= WORK TO BE COMPLETED =
From the data below, copy exactly the lines that lie between the one holding "OLED1 pin SDA: GP5 -> GP14" and the one holding "RELAY2 pin VCC: 5V -> VIN", including both, and nothing more.
^^^^^^^^^^^^^^^^
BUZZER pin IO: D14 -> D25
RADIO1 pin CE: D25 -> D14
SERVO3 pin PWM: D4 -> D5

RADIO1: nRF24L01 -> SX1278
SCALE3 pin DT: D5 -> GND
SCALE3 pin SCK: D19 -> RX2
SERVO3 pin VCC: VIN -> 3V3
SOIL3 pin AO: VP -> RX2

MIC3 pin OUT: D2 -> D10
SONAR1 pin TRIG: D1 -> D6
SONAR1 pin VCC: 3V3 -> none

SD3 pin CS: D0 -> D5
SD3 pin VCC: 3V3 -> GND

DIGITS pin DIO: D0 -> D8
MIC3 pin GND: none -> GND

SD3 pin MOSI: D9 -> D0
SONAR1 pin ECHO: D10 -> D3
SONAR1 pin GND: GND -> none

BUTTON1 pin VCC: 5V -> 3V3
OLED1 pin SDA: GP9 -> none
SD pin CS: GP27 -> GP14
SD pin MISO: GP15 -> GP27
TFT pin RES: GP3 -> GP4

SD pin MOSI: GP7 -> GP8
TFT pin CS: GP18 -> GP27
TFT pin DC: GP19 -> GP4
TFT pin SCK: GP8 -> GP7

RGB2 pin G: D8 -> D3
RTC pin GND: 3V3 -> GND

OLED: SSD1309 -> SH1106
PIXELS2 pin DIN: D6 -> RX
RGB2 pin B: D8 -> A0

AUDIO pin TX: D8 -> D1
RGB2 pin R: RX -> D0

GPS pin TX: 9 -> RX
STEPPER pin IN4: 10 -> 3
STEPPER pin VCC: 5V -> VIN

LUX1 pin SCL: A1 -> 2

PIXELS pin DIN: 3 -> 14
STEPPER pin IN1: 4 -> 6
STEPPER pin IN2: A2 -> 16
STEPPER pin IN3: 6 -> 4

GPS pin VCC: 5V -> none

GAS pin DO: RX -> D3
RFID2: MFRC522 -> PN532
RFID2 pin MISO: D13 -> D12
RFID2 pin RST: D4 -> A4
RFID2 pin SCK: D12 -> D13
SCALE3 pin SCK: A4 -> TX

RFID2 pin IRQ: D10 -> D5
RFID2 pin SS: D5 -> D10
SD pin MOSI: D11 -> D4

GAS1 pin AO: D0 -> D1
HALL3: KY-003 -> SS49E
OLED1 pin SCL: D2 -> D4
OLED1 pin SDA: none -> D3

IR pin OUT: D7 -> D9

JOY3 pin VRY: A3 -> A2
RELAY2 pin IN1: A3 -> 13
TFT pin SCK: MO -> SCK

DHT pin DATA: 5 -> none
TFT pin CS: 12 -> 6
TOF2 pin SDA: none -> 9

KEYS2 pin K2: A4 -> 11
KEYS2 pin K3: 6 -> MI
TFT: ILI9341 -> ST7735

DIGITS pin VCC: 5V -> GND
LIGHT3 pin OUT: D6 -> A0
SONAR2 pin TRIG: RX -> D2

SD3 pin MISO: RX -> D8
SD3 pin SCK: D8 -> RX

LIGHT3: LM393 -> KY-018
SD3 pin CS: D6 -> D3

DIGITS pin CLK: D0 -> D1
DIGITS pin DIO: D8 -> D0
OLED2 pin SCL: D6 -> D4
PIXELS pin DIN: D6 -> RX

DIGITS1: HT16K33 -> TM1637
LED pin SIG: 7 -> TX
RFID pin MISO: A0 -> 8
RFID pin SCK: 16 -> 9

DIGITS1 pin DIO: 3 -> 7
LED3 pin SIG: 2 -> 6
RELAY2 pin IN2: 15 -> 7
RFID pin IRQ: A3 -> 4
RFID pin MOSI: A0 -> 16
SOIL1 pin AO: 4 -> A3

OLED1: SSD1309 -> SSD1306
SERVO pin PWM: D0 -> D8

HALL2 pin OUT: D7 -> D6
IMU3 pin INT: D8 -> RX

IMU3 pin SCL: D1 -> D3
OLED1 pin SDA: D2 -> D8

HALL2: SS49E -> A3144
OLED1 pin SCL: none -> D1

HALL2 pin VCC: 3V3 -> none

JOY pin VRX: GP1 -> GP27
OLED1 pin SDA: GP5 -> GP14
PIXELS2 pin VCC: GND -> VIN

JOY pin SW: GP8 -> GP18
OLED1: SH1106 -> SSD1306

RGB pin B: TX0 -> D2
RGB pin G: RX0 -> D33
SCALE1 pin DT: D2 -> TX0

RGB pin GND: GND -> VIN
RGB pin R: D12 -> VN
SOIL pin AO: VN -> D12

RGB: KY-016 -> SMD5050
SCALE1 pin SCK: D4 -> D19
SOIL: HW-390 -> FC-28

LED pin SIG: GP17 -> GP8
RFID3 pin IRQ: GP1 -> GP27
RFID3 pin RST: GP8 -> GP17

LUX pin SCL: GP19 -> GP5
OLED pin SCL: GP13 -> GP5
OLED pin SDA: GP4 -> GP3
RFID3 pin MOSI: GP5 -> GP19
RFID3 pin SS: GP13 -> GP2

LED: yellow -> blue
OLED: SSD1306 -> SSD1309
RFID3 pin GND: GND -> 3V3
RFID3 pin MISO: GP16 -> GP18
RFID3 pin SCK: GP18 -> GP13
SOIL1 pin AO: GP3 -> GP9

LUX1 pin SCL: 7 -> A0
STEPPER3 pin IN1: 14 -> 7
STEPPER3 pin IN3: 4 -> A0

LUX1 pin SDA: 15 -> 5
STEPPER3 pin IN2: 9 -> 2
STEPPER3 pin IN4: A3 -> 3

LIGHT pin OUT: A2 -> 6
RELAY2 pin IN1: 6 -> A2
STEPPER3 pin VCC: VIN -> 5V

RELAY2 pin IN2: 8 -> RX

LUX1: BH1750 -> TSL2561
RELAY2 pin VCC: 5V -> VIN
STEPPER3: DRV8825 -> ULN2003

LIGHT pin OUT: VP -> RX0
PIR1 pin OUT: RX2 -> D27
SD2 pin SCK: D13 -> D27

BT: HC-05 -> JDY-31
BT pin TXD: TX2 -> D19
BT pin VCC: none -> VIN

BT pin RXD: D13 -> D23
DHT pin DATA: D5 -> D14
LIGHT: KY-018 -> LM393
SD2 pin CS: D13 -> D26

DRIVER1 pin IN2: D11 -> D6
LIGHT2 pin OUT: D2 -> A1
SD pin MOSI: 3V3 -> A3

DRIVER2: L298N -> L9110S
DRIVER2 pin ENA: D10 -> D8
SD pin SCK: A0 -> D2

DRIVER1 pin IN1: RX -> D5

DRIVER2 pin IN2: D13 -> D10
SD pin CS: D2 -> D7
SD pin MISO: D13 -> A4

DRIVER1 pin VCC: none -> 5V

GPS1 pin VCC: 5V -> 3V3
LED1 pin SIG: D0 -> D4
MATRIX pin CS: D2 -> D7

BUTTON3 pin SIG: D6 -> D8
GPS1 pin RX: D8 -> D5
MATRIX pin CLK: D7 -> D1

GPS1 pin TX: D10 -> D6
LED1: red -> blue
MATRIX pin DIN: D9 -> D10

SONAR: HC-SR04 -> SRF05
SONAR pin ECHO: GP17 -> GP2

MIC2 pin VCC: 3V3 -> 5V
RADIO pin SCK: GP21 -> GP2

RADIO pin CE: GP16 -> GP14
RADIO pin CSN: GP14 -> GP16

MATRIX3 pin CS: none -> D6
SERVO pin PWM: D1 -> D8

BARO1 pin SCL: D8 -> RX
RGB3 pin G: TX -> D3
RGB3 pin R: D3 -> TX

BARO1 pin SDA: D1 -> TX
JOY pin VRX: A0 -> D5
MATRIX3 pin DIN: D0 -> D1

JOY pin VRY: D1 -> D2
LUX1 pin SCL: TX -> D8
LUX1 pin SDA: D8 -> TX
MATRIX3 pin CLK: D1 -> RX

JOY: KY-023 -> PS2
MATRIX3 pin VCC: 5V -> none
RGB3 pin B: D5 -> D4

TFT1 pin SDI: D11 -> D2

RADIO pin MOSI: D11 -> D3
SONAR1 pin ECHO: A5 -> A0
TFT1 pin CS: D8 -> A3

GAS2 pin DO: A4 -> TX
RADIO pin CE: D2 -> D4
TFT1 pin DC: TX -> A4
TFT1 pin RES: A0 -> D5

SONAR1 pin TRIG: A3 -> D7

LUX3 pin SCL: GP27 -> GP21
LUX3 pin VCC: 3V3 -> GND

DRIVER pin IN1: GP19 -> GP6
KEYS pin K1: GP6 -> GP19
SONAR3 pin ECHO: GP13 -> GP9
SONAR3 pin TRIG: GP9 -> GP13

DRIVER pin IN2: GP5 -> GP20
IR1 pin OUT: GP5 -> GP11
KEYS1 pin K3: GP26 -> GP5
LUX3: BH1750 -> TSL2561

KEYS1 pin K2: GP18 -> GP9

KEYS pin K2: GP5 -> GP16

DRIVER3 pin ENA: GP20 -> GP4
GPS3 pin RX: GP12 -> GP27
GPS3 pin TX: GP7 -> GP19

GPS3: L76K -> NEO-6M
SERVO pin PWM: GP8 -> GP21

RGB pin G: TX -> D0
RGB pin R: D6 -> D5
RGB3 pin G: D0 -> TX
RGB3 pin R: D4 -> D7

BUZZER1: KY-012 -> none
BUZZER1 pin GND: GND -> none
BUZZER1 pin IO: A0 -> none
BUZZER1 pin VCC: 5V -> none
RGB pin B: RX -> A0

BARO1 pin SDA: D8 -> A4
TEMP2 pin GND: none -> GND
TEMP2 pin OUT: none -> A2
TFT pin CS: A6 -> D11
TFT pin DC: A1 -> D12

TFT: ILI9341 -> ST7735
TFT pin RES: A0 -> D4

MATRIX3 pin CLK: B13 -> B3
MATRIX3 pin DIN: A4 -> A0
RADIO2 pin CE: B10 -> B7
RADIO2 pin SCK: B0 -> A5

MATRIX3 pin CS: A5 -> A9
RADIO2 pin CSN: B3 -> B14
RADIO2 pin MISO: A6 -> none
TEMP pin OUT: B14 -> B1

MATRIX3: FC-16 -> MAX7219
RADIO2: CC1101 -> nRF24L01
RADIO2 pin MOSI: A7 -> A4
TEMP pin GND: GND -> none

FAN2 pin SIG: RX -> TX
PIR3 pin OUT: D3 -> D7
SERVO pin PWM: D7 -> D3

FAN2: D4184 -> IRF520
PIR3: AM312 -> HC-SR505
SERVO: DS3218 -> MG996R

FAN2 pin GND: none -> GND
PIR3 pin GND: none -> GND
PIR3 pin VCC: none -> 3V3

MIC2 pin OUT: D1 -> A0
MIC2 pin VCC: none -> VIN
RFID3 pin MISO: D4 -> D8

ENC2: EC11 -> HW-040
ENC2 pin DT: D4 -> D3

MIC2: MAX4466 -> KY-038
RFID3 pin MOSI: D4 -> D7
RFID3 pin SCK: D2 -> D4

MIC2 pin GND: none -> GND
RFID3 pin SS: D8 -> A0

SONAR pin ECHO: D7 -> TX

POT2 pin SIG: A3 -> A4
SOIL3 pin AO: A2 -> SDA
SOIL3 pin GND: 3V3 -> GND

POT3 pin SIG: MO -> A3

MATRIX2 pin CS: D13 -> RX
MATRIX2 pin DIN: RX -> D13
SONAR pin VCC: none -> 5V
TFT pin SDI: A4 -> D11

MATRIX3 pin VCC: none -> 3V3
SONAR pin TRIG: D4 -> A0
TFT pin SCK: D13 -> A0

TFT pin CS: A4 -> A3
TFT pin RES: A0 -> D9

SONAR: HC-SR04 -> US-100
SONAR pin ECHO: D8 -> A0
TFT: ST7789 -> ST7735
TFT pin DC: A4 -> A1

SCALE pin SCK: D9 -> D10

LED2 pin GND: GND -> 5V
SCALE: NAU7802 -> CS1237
^^^^^^^^^^^^^^^^
= PROBLEM SOLUTION =
OLED1 pin SDA: GP5 -> GP14
PIXELS2 pin VCC: GND -> VIN

JOY pin SW: GP8 -> GP18
OLED1: SH1106 -> SSD1306

RGB pin B: TX0 -> D2
RGB pin G: RX0 -> D33
SCALE1 pin DT: D2 -> TX0

RGB pin GND: GND -> VIN
RGB pin R: D12 -> VN
SOIL pin AO: VN -> D12

RGB: KY-016 -> SMD5050
SCALE1 pin SCK: D4 -> D19
SOIL: HW-390 -> FC-28

LED pin SIG: GP17 -> GP8
RFID3 pin IRQ: GP1 -> GP27
RFID3 pin RST: GP8 -> GP17

LUX pin SCL: GP19 -> GP5
OLED pin SCL: GP13 -> GP5
OLED pin SDA: GP4 -> GP3
RFID3 pin MOSI: GP5 -> GP19
RFID3 pin SS: GP13 -> GP2

LED: yellow -> blue
OLED: SSD1306 -> SSD1309
RFID3 pin GND: GND -> 3V3
RFID3 pin MISO: GP16 -> GP18
RFID3 pin SCK: GP18 -> GP13
SOIL1 pin AO: GP3 -> GP9

LUX1 pin SCL: 7 -> A0
STEPPER3 pin IN1: 14 -> 7
STEPPER3 pin IN3: 4 -> A0

LUX1 pin SDA: 15 -> 5
STEPPER3 pin IN2: 9 -> 2
STEPPER3 pin IN4: A3 -> 3

LIGHT pin OUT: A2 -> 6
RELAY2 pin IN1: 6 -> A2
STEPPER3 pin VCC: VIN -> 5V

RELAY2 pin IN2: 8 -> RX

LUX1: BH1750 -> TSL2561
RELAY2 pin VCC: 5V -> VIN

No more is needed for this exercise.